[Data section — start]

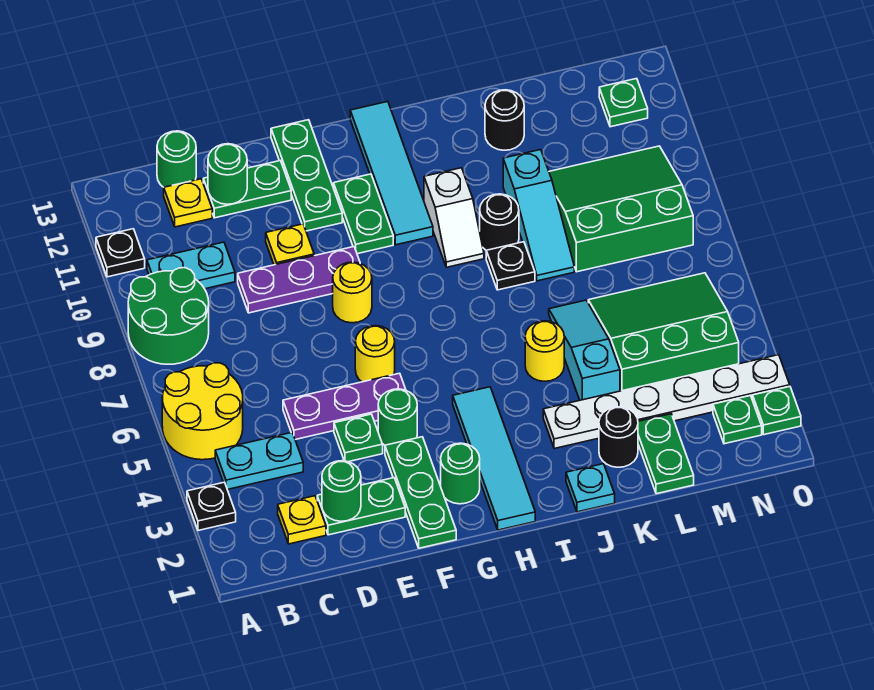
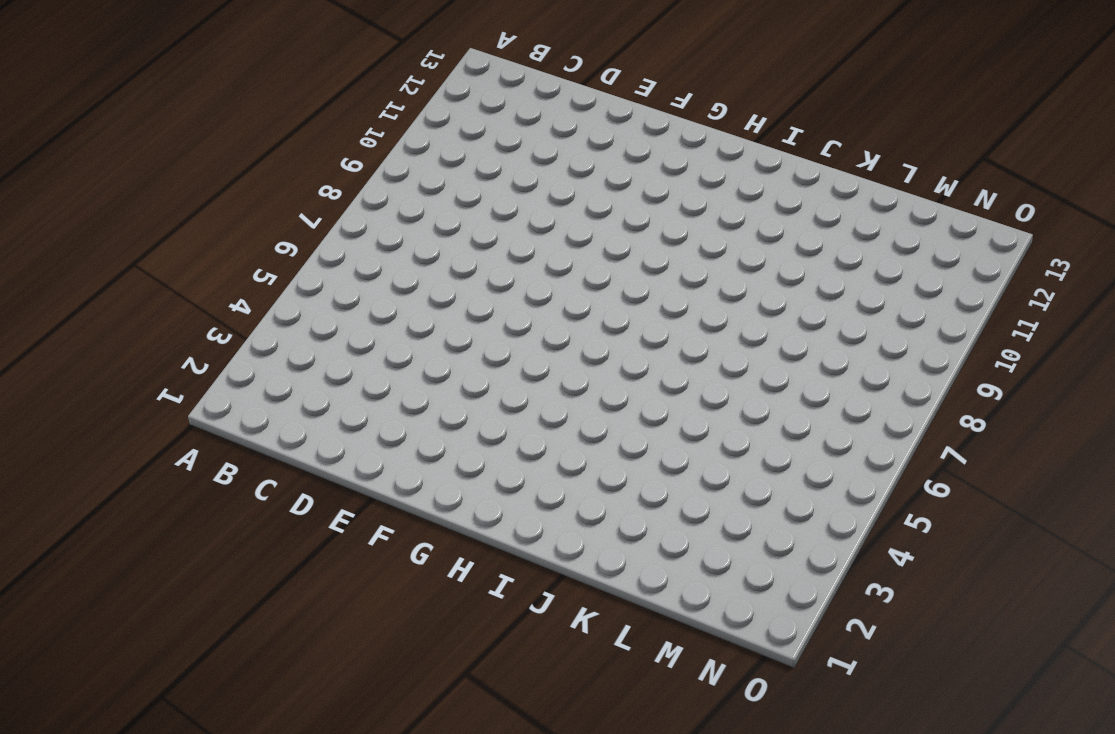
none -> black plate A3 level 1
none -> yellow round brick A5:B6 level 1
none -> green round brick A8:B9 level 1
none -> black plate A11 level 1

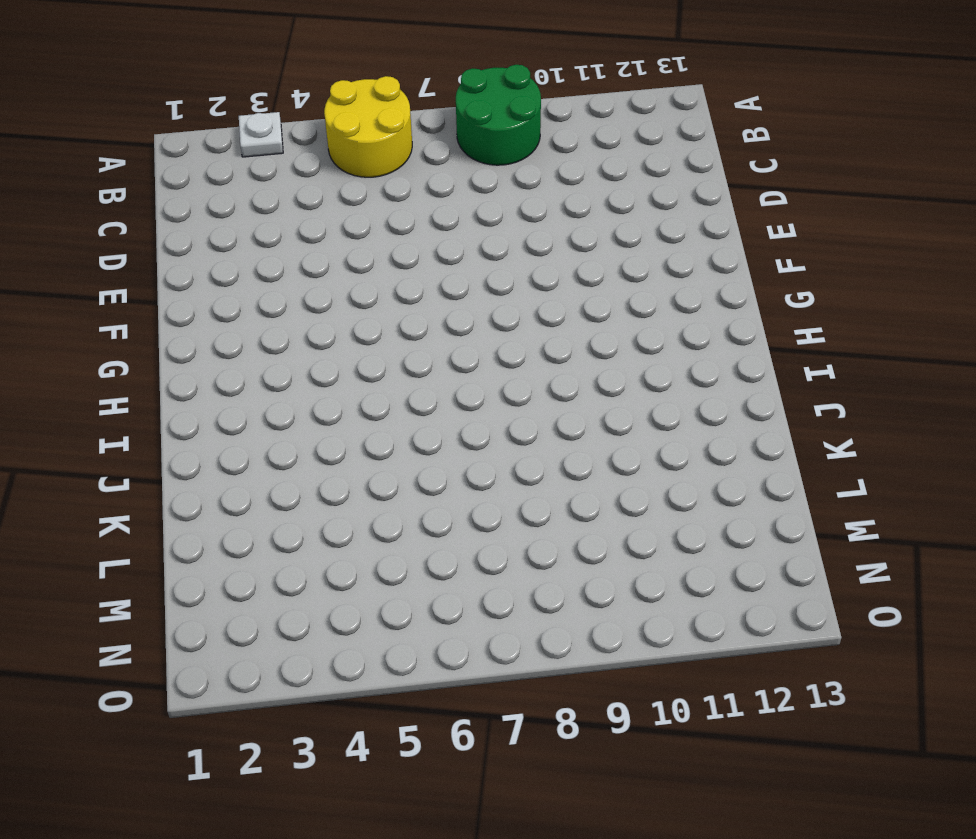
white plate A3 level 1 -> black plate A3 level 1
none -> black plate A11 level 1
none -> cyan plate B4:C4 level 1
none -> cyan plate B10:C10 level 1
none -> yellow plate C2 level 1

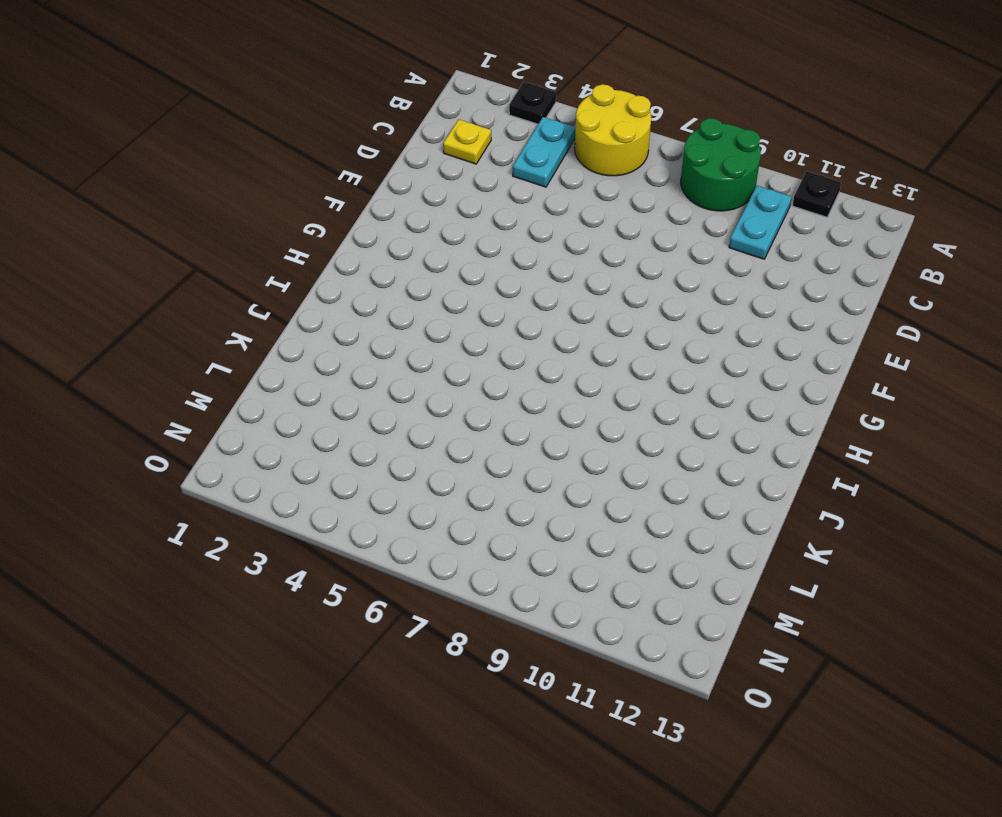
none -> yellow plate C12 level 1
none -> green round brick C13 level 1
none -> green plate D2:E2 level 1
none -> purple plate D5:F5 level 1

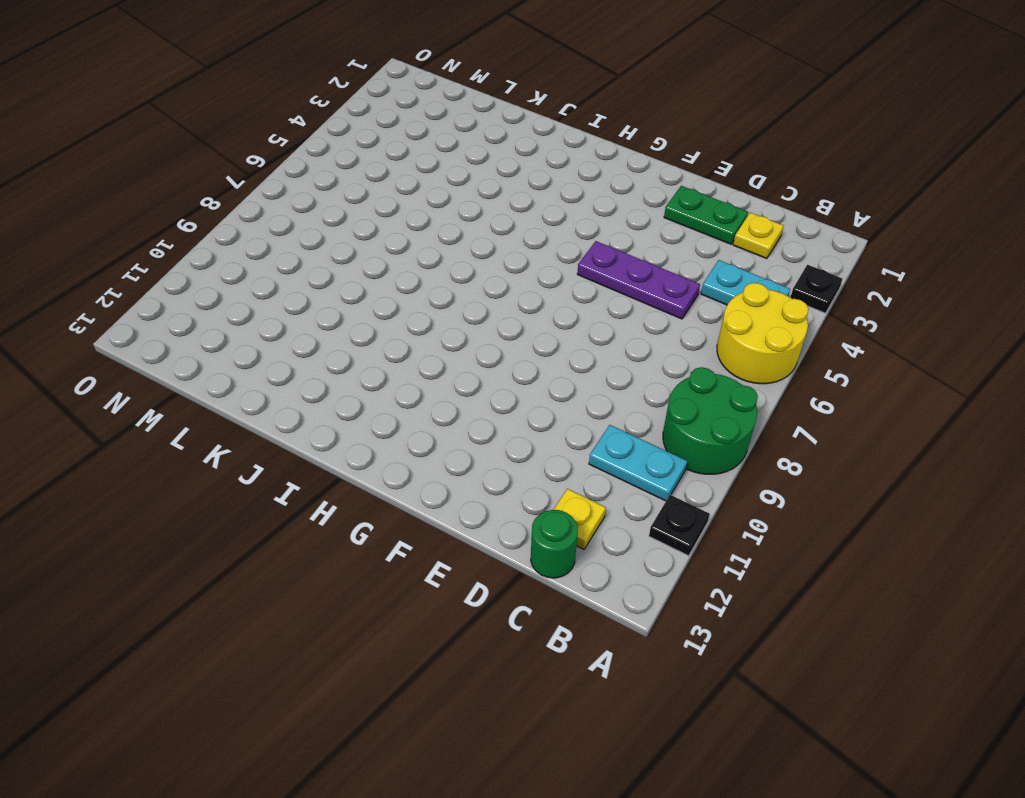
none -> purple plate D9:F9 level 1
none -> green plate D12:E12 level 1
none -> green plate E4 level 1
none -> yellow plate E10 level 1

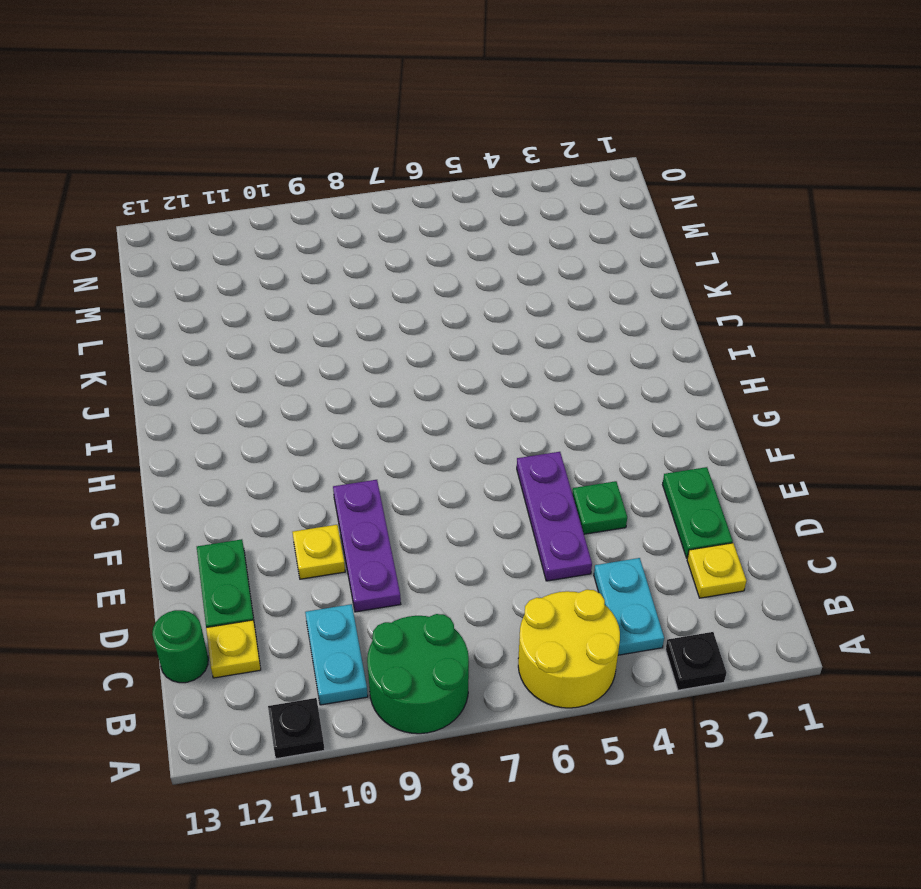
none -> green plate F1:F3 level 1
none -> green round brick F4 level 1
none -> yellow round brick F6 level 1
none -> yellow round brick F8 level 1

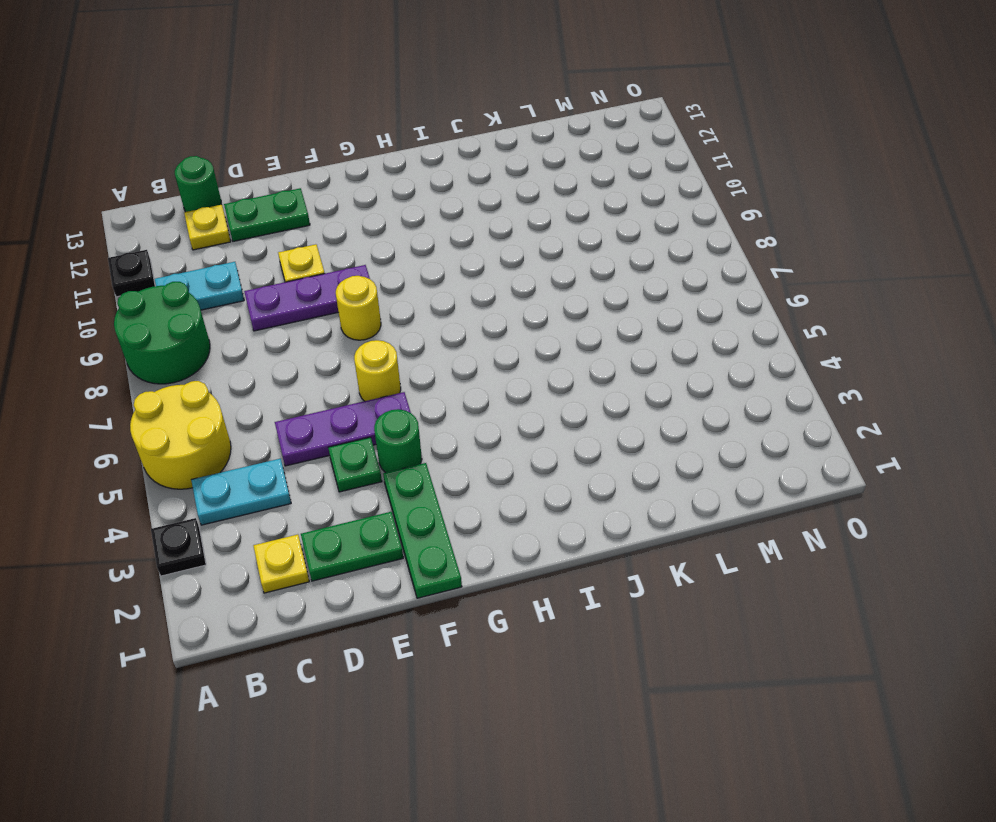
none -> green plate F11:F13 level 1
none -> green round brick G2 level 1
none -> green plate G10:G11 level 1
none -> cyan tile H1:H4 level 1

[Data section — finish]

◆ Work instruction ◆
Can the lines from the one with "none -> cyan plate B10:C10 level 1" to the end of the records above be quoted exactly, both ends included, with every picture omitted?

◆ Reply to the task ◆
none -> cyan plate B10:C10 level 1
none -> yellow plate C2 level 1

none -> yellow plate C12 level 1
none -> green round brick C13 level 1
none -> green plate D2:E2 level 1
none -> purple plate D5:F5 level 1

none -> purple plate D9:F9 level 1
none -> green plate D12:E12 level 1
none -> green plate E4 level 1
none -> yellow plate E10 level 1

none -> green plate F1:F3 level 1
none -> green round brick F4 level 1
none -> yellow round brick F6 level 1
none -> yellow round brick F8 level 1

none -> green plate F11:F13 level 1
none -> green round brick G2 level 1
none -> green plate G10:G11 level 1
none -> cyan tile H1:H4 level 1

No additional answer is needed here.